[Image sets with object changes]
^^^^^^^^

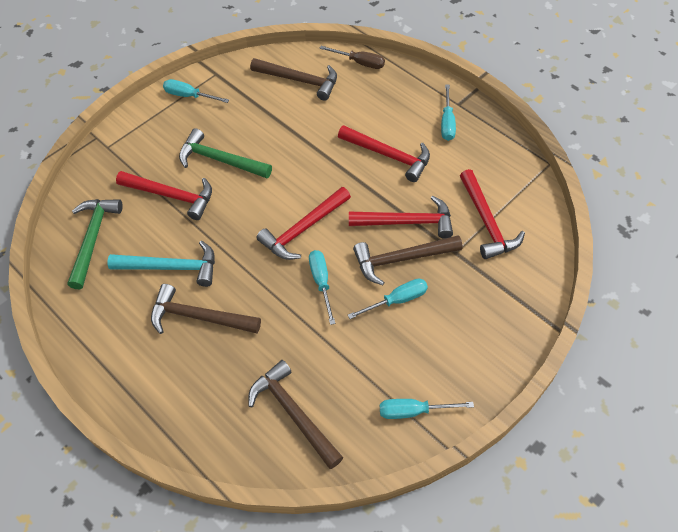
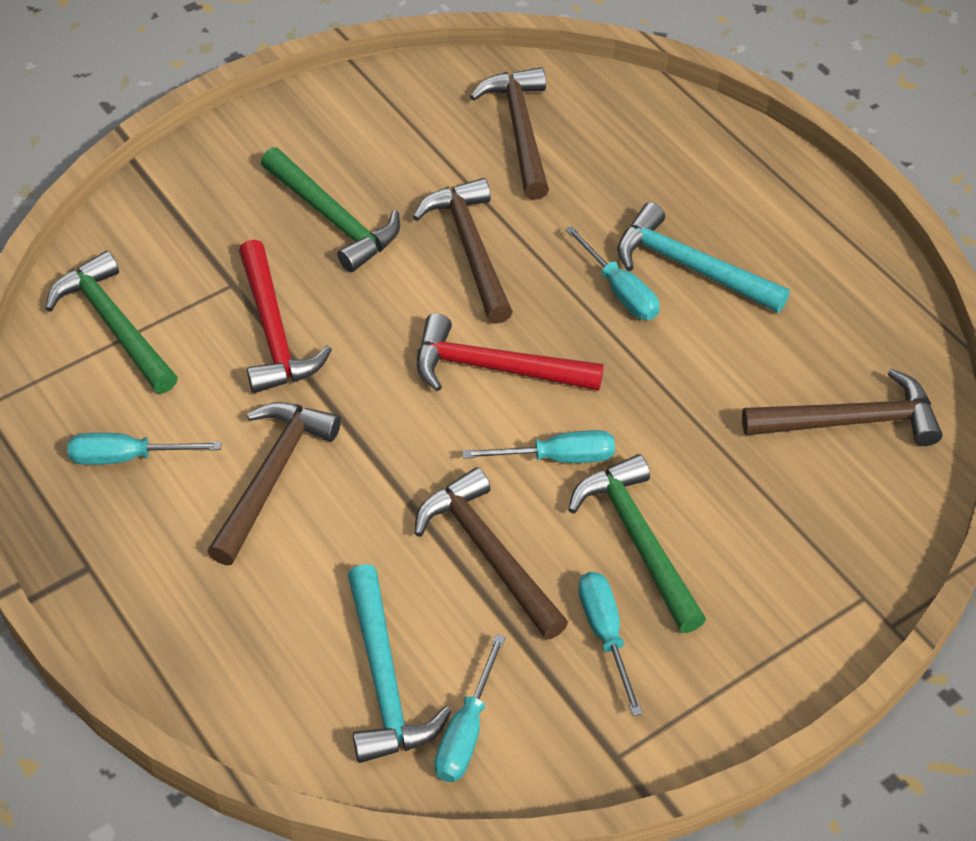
brown hammer: 4 -> 5
brown screwdriver: 1 -> 0
green hammer: 2 -> 3
red hammer: 5 -> 2
turquoise hammer: 1 -> 2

^^^^^^^^

▶ _Problem description_
Copy, character for character, the lines from the line that holds "green hammer: 2 -> 3" through the final line of the records above.

▶ _Written reply_
green hammer: 2 -> 3
red hammer: 5 -> 2
turquoise hammer: 1 -> 2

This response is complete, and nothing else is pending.